WORK REQUEST: Return only the line that contains "Someone repainted the" and each line after it, through the last line of the data below, copied exactly.
============
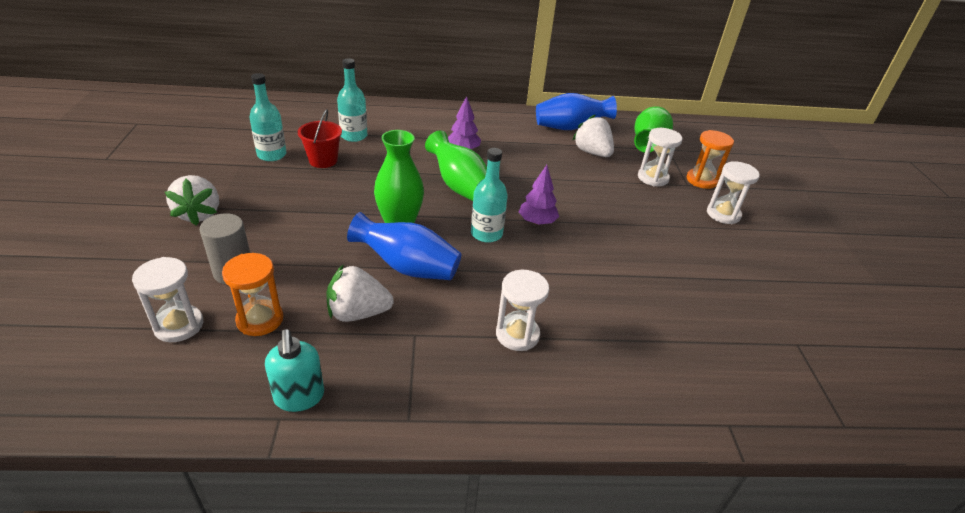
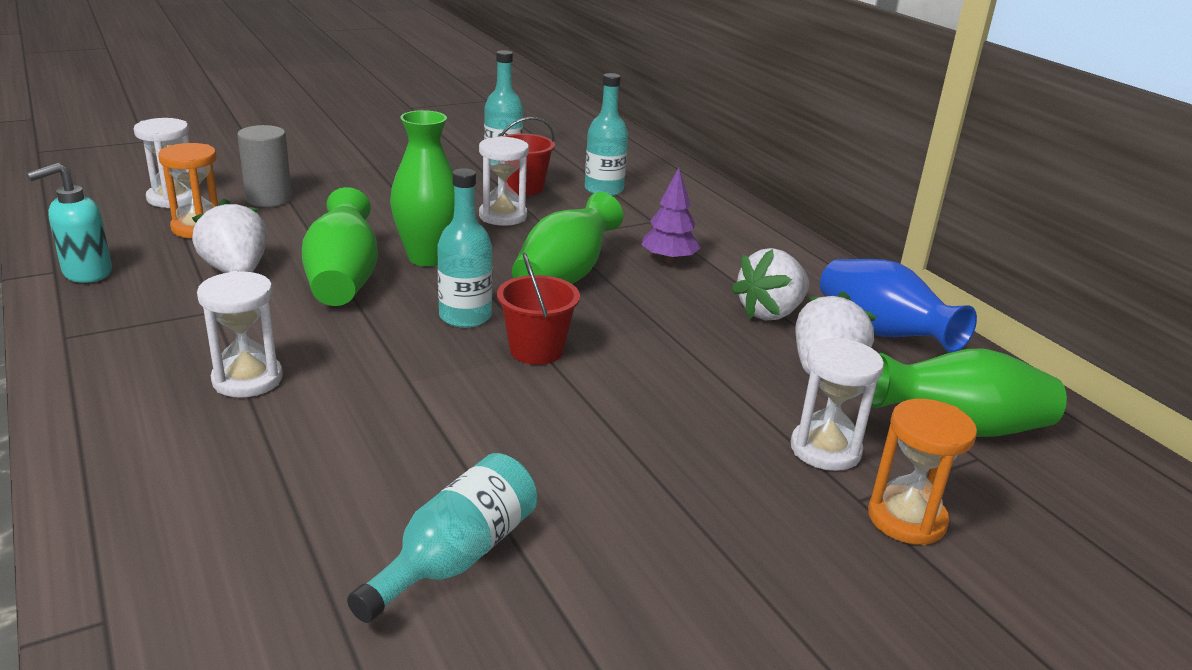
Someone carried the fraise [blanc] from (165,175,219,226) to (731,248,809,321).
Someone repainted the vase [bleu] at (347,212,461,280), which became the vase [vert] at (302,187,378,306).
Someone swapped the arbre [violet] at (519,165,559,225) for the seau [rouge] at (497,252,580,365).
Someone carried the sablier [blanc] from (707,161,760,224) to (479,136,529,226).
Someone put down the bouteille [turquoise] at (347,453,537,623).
============
ANSWER FOR THE TASK:
Someone repainted the vase [bleu] at (347,212,461,280), which became the vase [vert] at (302,187,378,306).
Someone swapped the arbre [violet] at (519,165,559,225) for the seau [rouge] at (497,252,580,365).
Someone carried the sablier [blanc] from (707,161,760,224) to (479,136,529,226).
Someone put down the bouteille [turquoise] at (347,453,537,623).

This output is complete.